▽

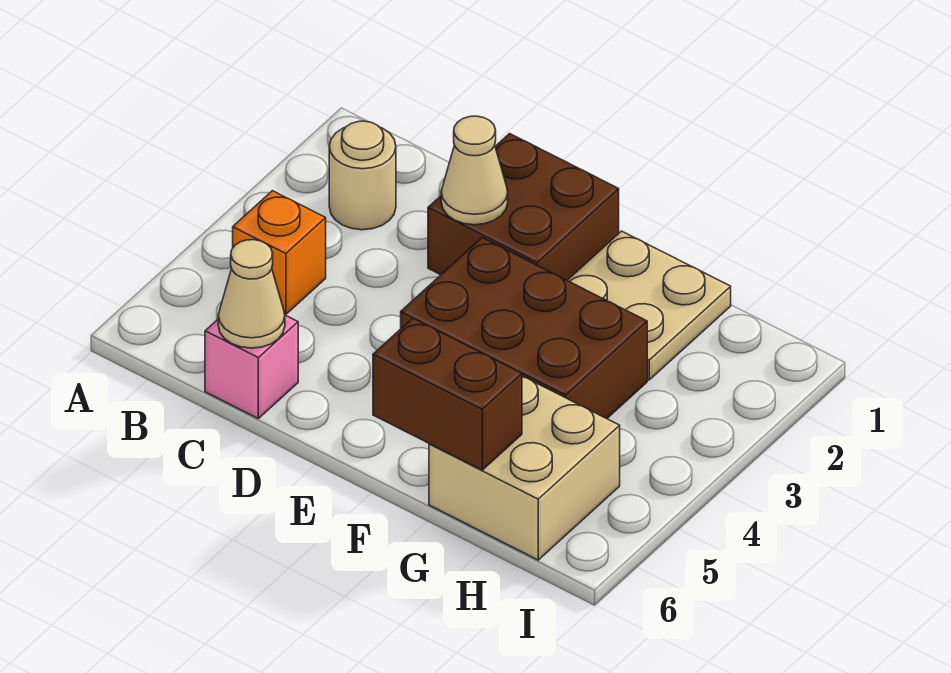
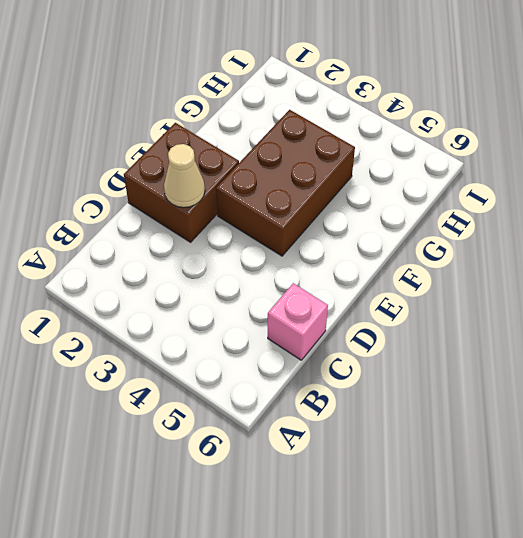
none -> tan round brick B2 level 1
none -> orange brick B4 level 1

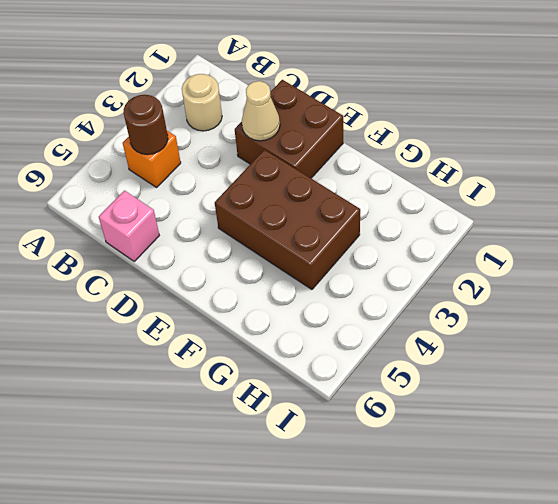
brown round brick B4 level 2 -> none
none -> tan plate F1:G2 level 1
none -> tan brick G5:H6 level 1

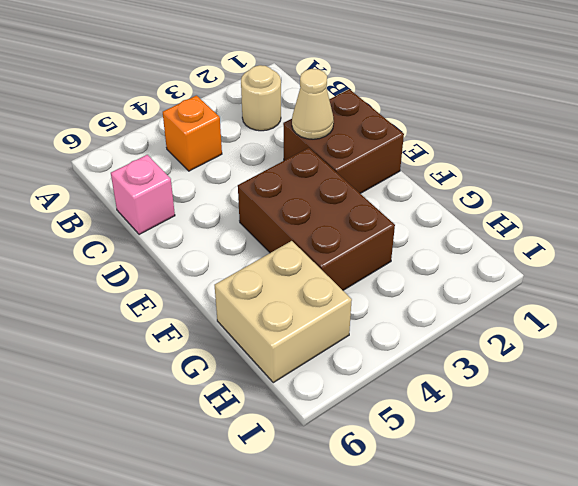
none -> tan plate F1:G2 level 1
none -> tan cone C6 level 2

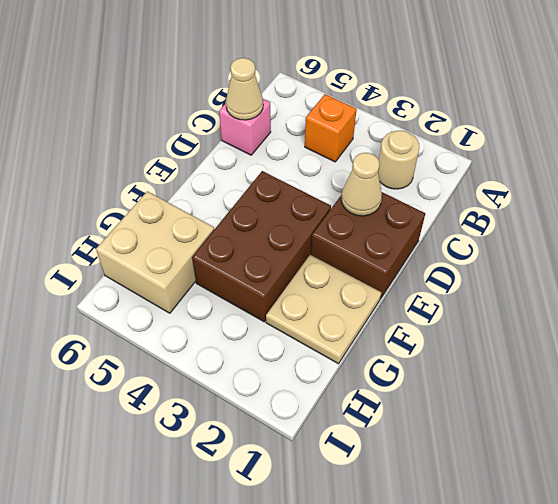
none -> brown brick F6:G6 level 2

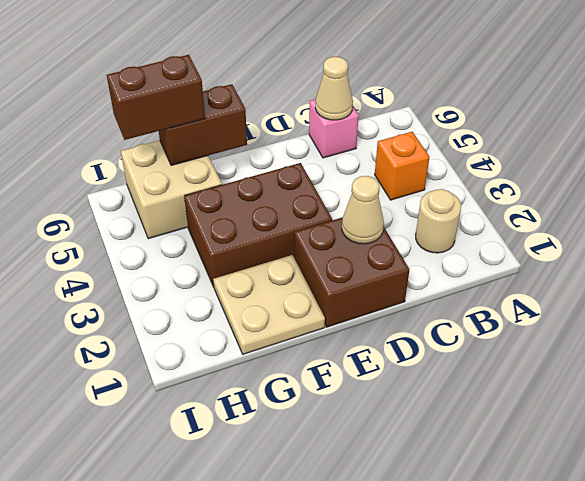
brown brick G6:H6 level 3 -> none

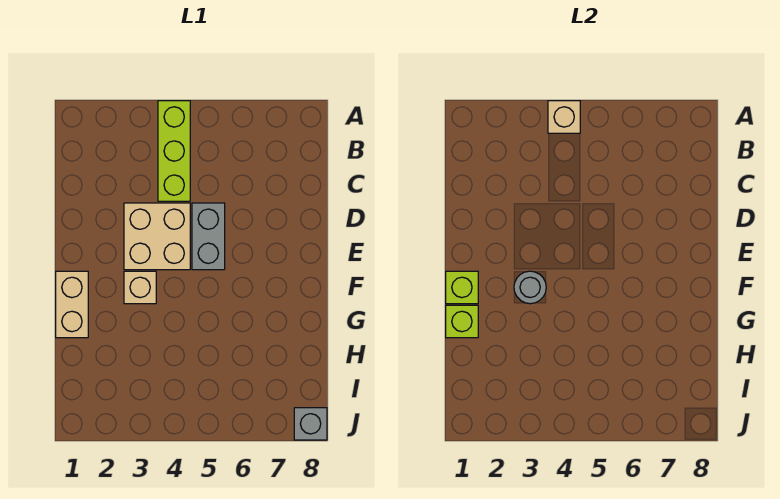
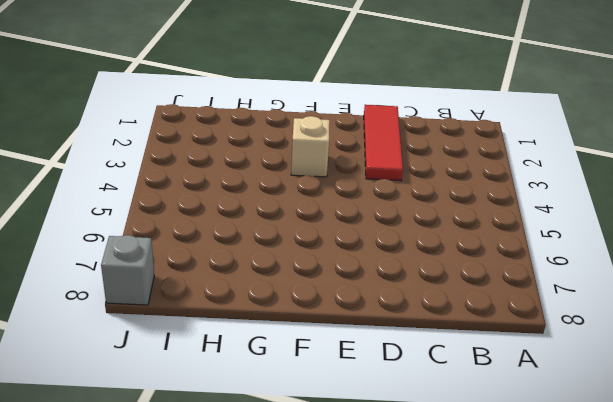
red tile D1:D3 level 1 -> tan brick D3:E4 level 1
none -> lime brick A4:C4 level 1
none -> grey brick D5:E5 level 1

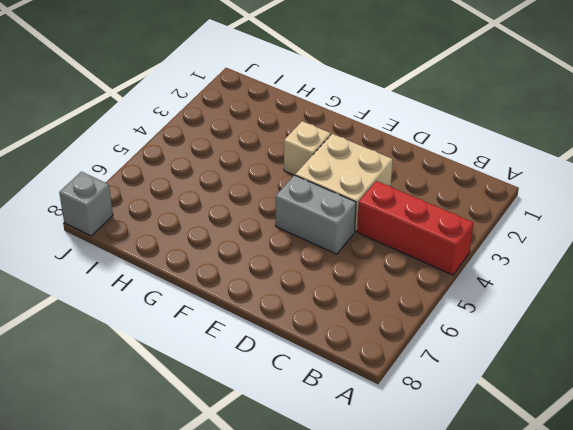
red brick A4:C4 level 1 -> lime brick A4:C4 level 1
none -> tan brick F1:G1 level 1
none -> tan brick A4 level 2

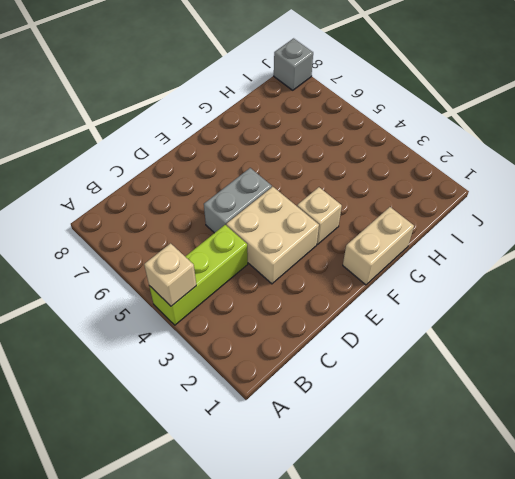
none -> lime brick F1 level 2
none -> grey round brick F3 level 2

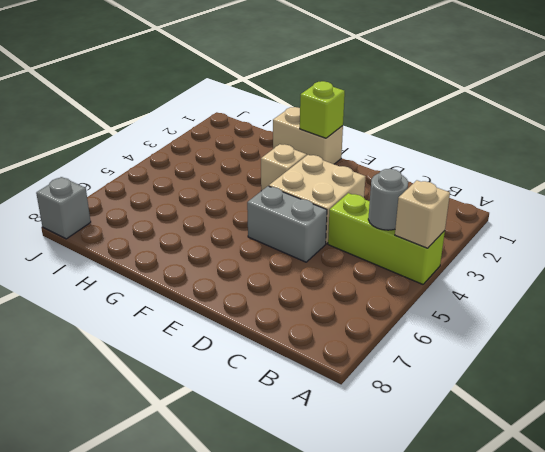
grey round brick B4 level 2 -> grey round brick F3 level 2
none -> lime brick G1 level 2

△

Work request :: Your copy should hold exactly the lines from the one that contains "none -> lime brick A4:C4 level 1" through the final line of the data, both ends included, and no pictures.

Solution to the problem ::
none -> lime brick A4:C4 level 1
none -> grey brick D5:E5 level 1

red brick A4:C4 level 1 -> lime brick A4:C4 level 1
none -> tan brick F1:G1 level 1
none -> tan brick A4 level 2

none -> lime brick F1 level 2
none -> grey round brick F3 level 2

grey round brick B4 level 2 -> grey round brick F3 level 2
none -> lime brick G1 level 2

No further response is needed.